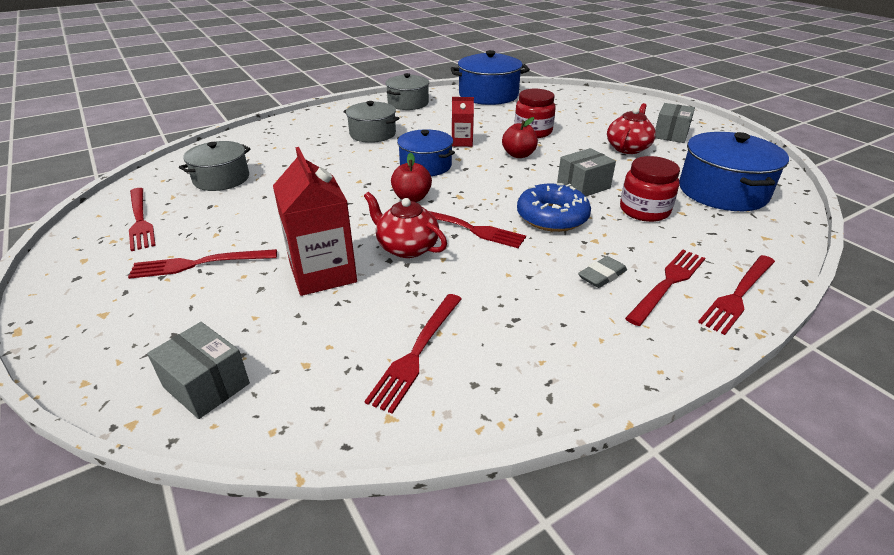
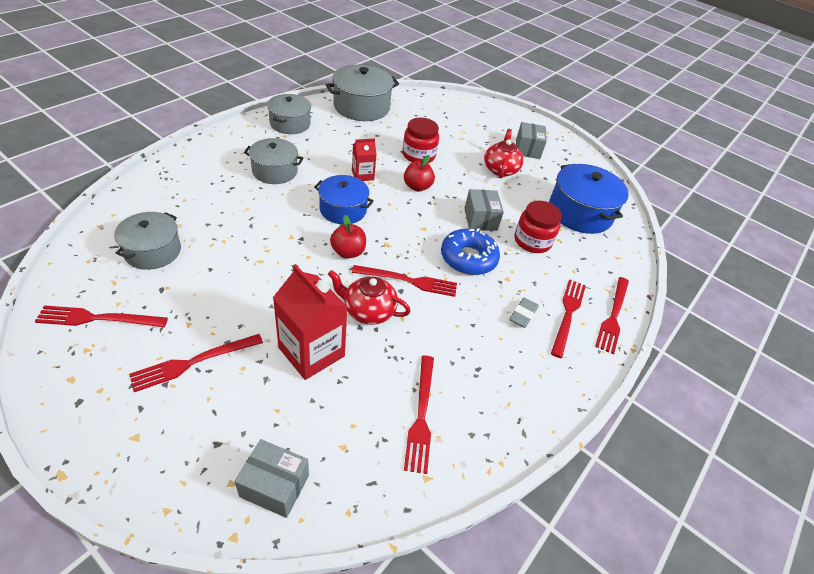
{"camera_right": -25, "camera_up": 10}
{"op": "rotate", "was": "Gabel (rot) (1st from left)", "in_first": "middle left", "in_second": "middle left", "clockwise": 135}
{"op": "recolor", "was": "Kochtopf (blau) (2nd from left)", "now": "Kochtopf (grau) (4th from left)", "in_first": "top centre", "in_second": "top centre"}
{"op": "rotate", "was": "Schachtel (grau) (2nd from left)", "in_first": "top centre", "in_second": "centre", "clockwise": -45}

Task instructions.
Write the material out again exactly. Skip each picture.

Written reply.
{"camera_right": -25, "camera_up": 10}
{"op": "rotate", "was": "Gabel (rot) (1st from left)", "in_first": "middle left", "in_second": "middle left", "clockwise": 135}
{"op": "recolor", "was": "Kochtopf (blau) (2nd from left)", "now": "Kochtopf (grau) (4th from left)", "in_first": "top centre", "in_second": "top centre"}
{"op": "rotate", "was": "Schachtel (grau) (2nd from left)", "in_first": "top centre", "in_second": "centre", "clockwise": -45}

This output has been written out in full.